**What you will do**
Print only what runs from the line that includes "none -> black 1x1 tile [387,119,434,166]" to the end of the listing, word for word, and do not include any pictures.

**Listed entries**
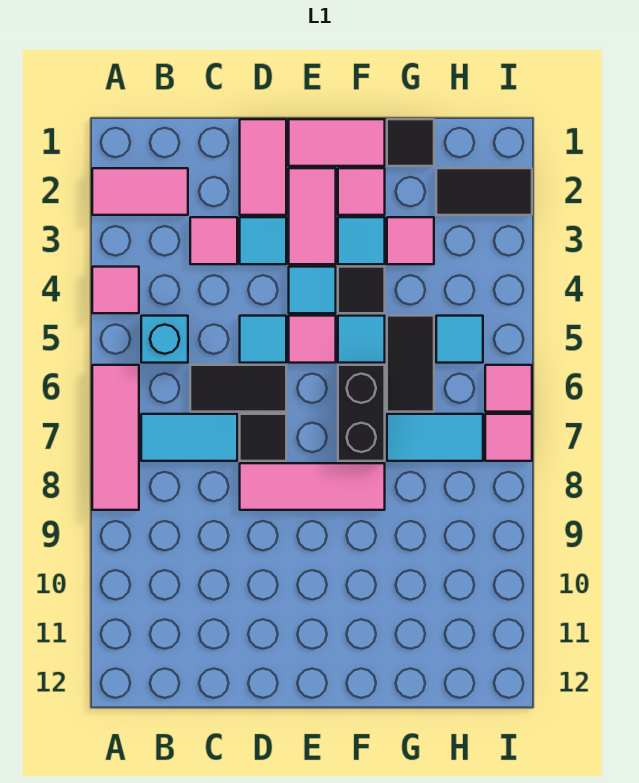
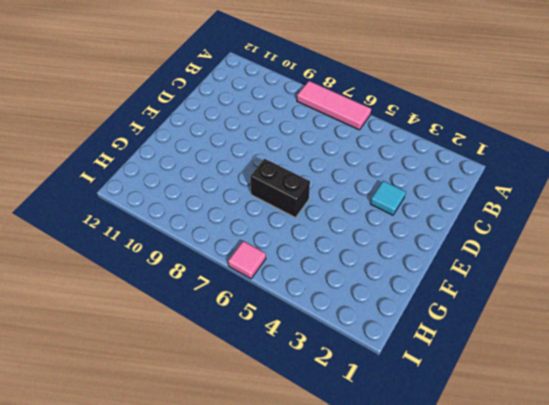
none -> pink 1x2 tile [92,168,188,215]
none -> pink 1x1 tile [92,267,139,313]
none -> cyan 1x1 brick [141,316,188,363]

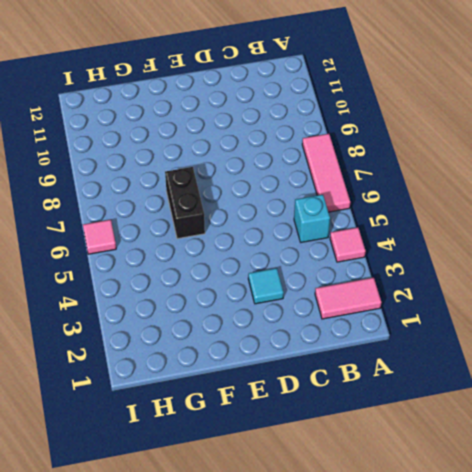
none -> cyan 1x2 tile [141,414,237,461]
none -> pink 1x1 tile [190,217,237,264]
none -> black 1x2 tile [190,365,286,412]

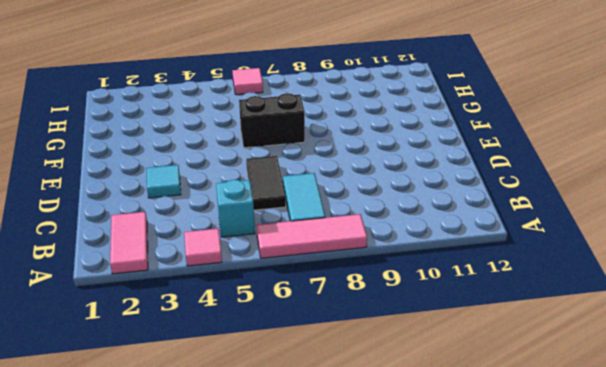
none -> pink 1x1 tile [190,217,237,264]
none -> pink 1x2 tile [240,119,286,215]
none -> cyan 1x1 tile [240,316,286,363]

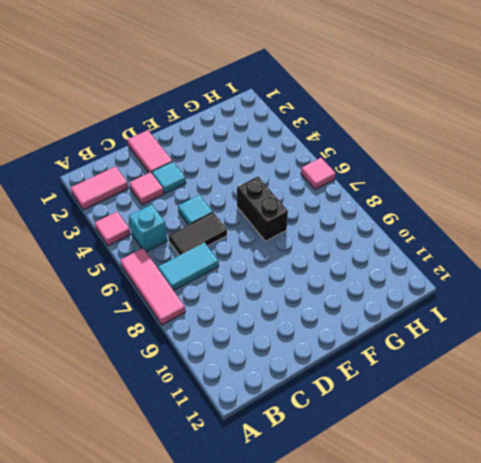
none -> black 1x1 tile [240,414,286,461]
none -> pink 1x3 tile [240,463,385,510]
none -> pink 1x2 tile [289,119,385,166]

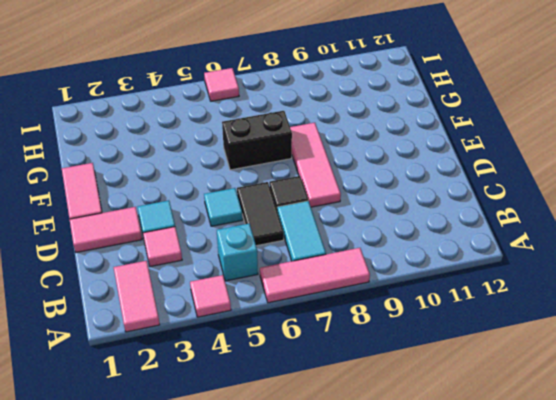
none -> pink 1x2 tile [289,168,336,264]
none -> cyan 1x1 tile [289,267,336,313]
none -> pink 1x1 tile [289,316,336,363]

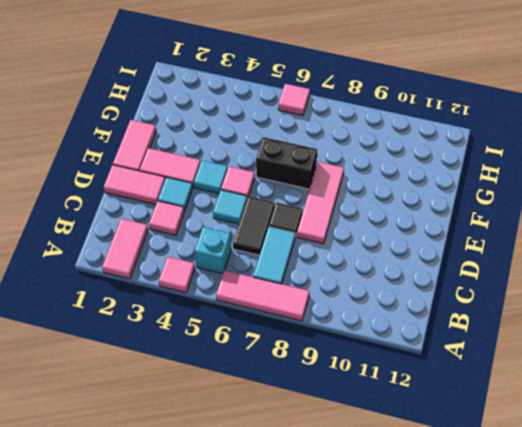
none -> pink 1x1 tile [338,168,385,215]
none -> cyan 1x1 tile [338,217,385,264]
none -> black 1x1 tile [338,267,385,313]

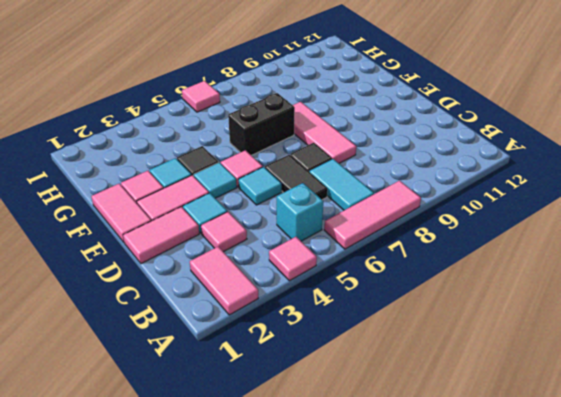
none -> cyan 1x1 tile [338,316,385,363]
none -> black 1x1 tile [387,119,434,166]
none -> pink 1x1 tile [387,217,434,264]

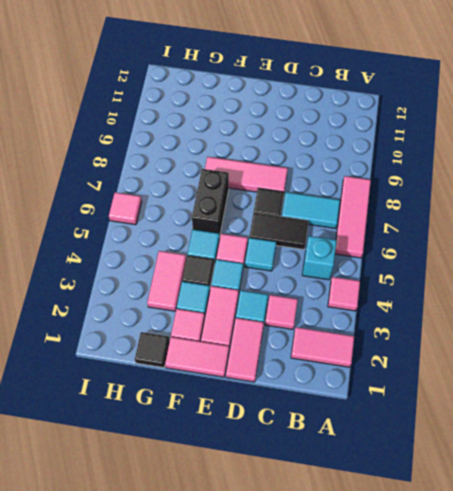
pink 1x2 tile [147,251,186,311] -> pink 1x1 tile [387,217,434,264]
none -> black 1x2 tile [387,316,434,412]
none -> cyan 1x2 tile [387,414,483,461]
none -> black 1x2 tile [436,168,532,215]

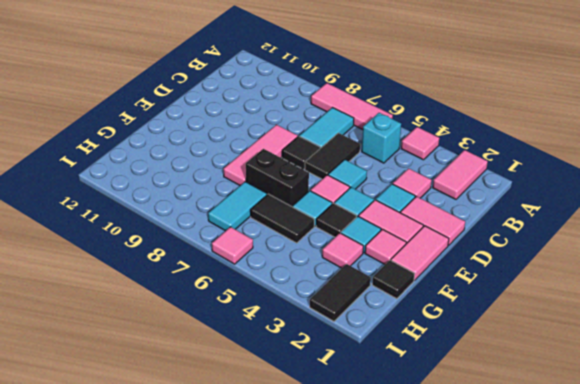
none -> cyan 1x1 tile [436,316,483,363]
none -> pink 1x1 tile [485,414,532,461]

**Solution for this exercise**
none -> black 1x1 tile [387,119,434,166]
none -> pink 1x1 tile [387,217,434,264]

pink 1x2 tile [147,251,186,311] -> pink 1x1 tile [387,217,434,264]
none -> black 1x2 tile [387,316,434,412]
none -> cyan 1x2 tile [387,414,483,461]
none -> black 1x2 tile [436,168,532,215]

none -> cyan 1x1 tile [436,316,483,363]
none -> pink 1x1 tile [485,414,532,461]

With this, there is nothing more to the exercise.